* Task statement *
Could you copy exactly the lines from the one containing "J102 pin 1: GND -> N_4" through the last line of the records below, leaving out any pictures?

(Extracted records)

_ _ _ _ _

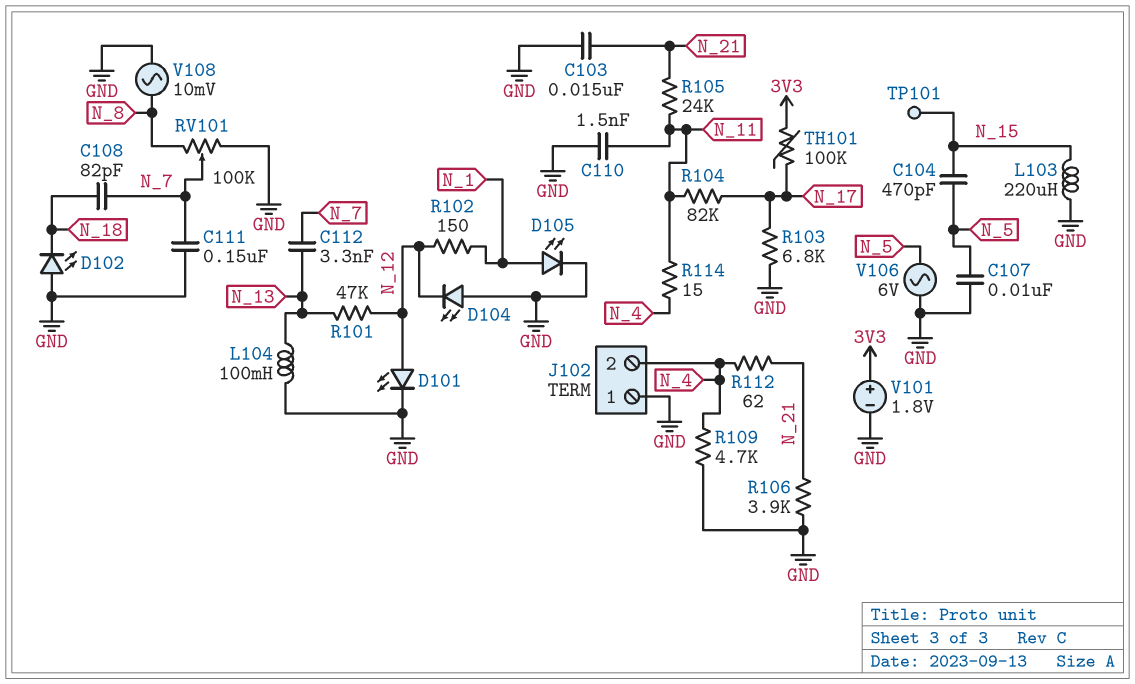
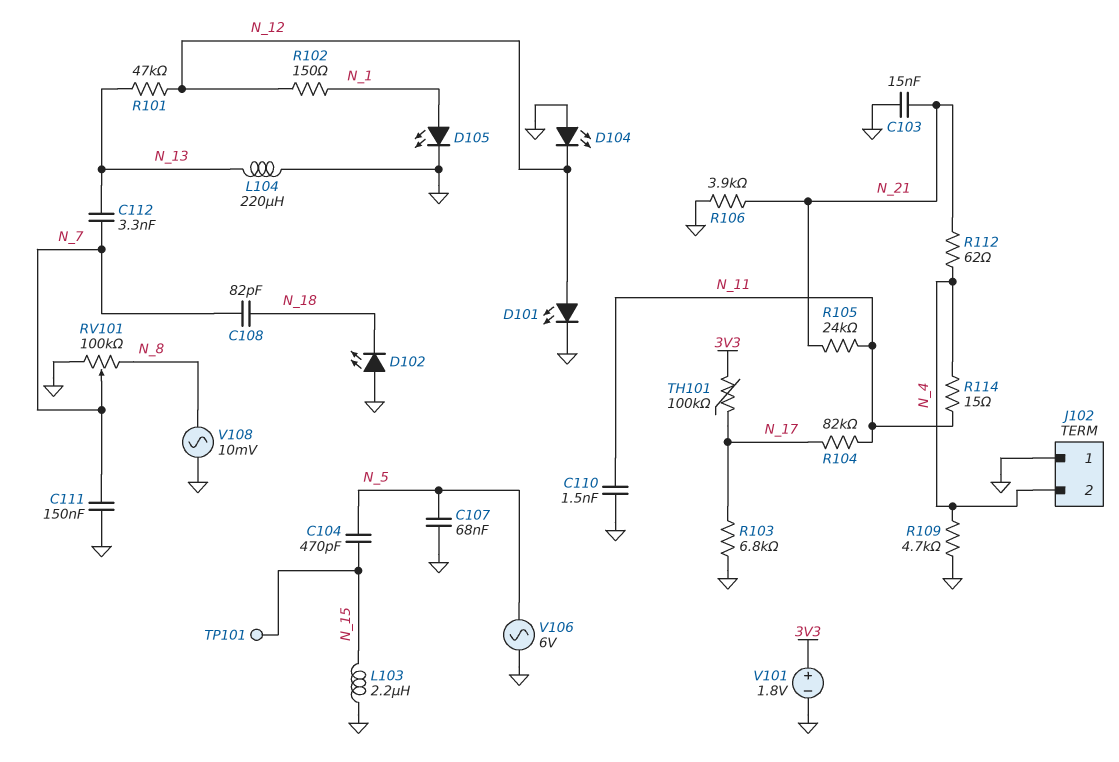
C107: 10nF (GND, N_5) -> 68nF (GND, N_5)
L103: 220uH (GND, N_15) -> 2.2uH (GND, N_15)
L104: 100mH (GND, N_13) -> 220uH (GND, N_13)

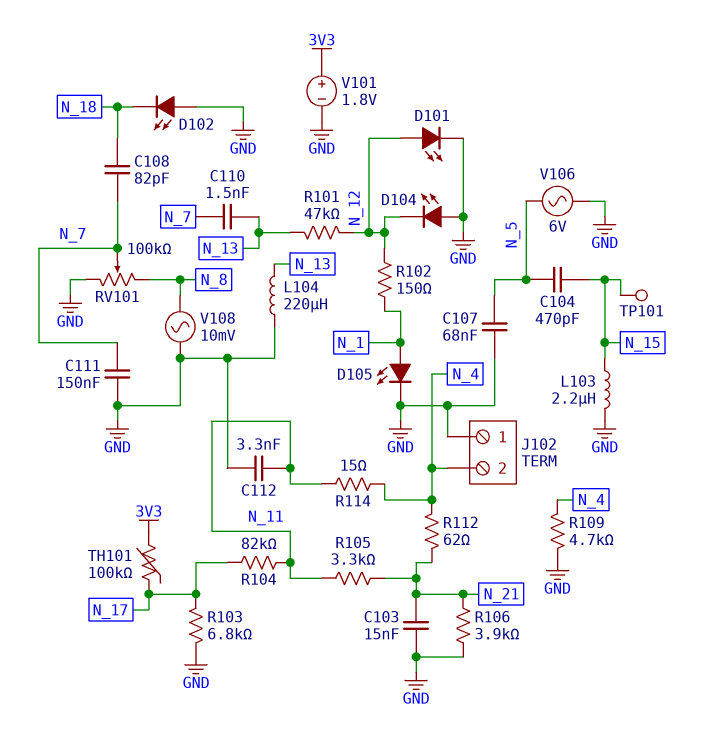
C110: 1.5nF (GND, N_11) -> 1.5nF (N_7, N_13)
C112: 3.3nF (N_7, N_13) -> 3.3nF (GND, N_11)
R105: 24k (N_11, N_21) -> 3.3k (N_11, N_21)

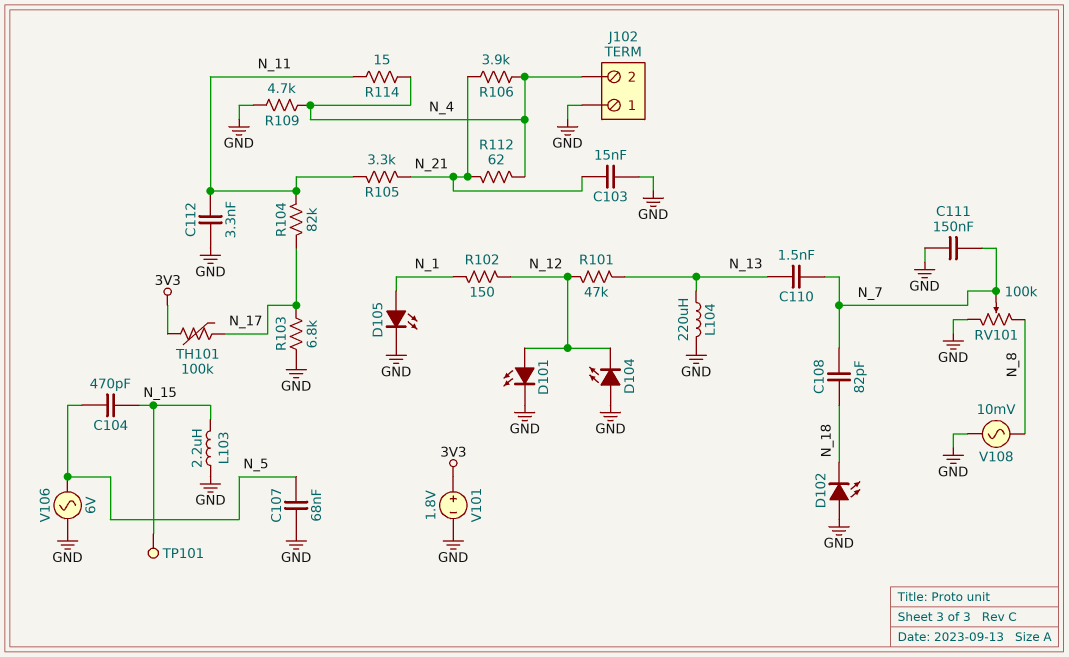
R106: 3.9k (GND, N_21) -> 3.9k (N_4, N_21)

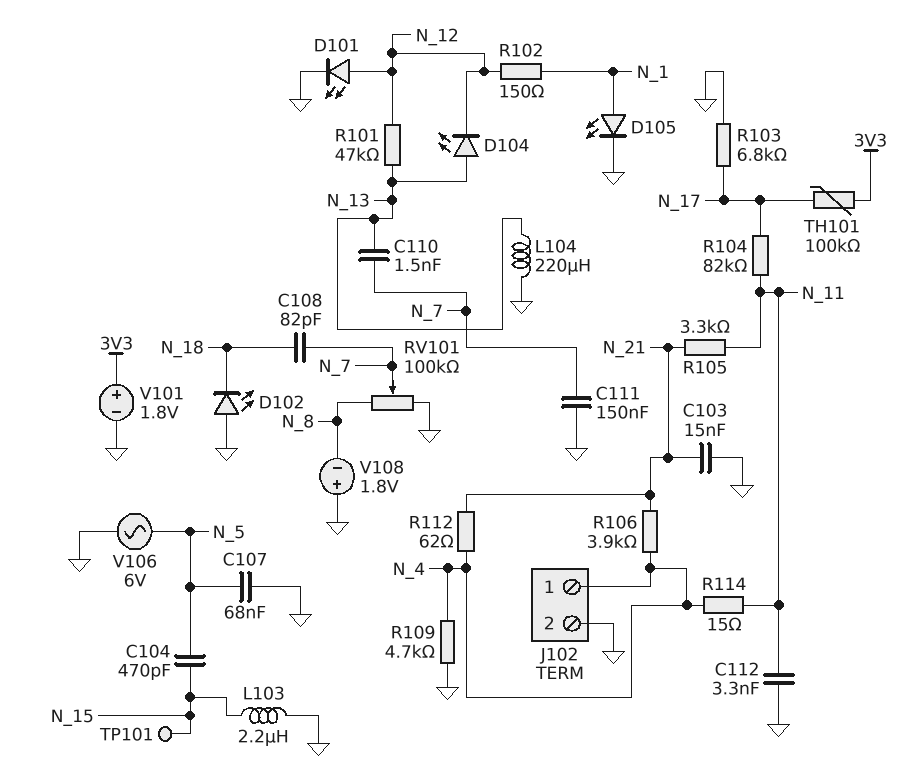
D104: LED (A GND, K N_12) -> LED (A N_13, K N_12)
J102 pin 1: GND -> N_4
J102 pin 2: N_4 -> GND
V108: AC 10mV (GND, N_8) -> 1.8V (plus GND, minus N_8)

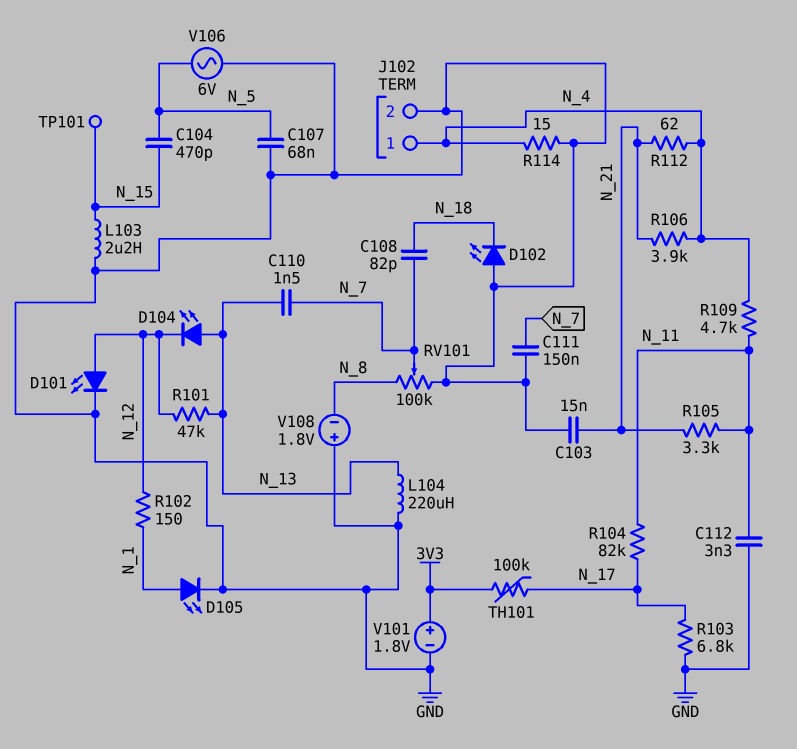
R109: 4.7k (GND, N_4) -> 4.7k (N_4, N_11)
R114: 15 (N_4, N_11) -> 15 (GND, N_4)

_ _ _ _ _

* Output for this task *
J102 pin 1: GND -> N_4
J102 pin 2: N_4 -> GND
V108: AC 10mV (GND, N_8) -> 1.8V (plus GND, minus N_8)

R109: 4.7k (GND, N_4) -> 4.7k (N_4, N_11)
R114: 15 (N_4, N_11) -> 15 (GND, N_4)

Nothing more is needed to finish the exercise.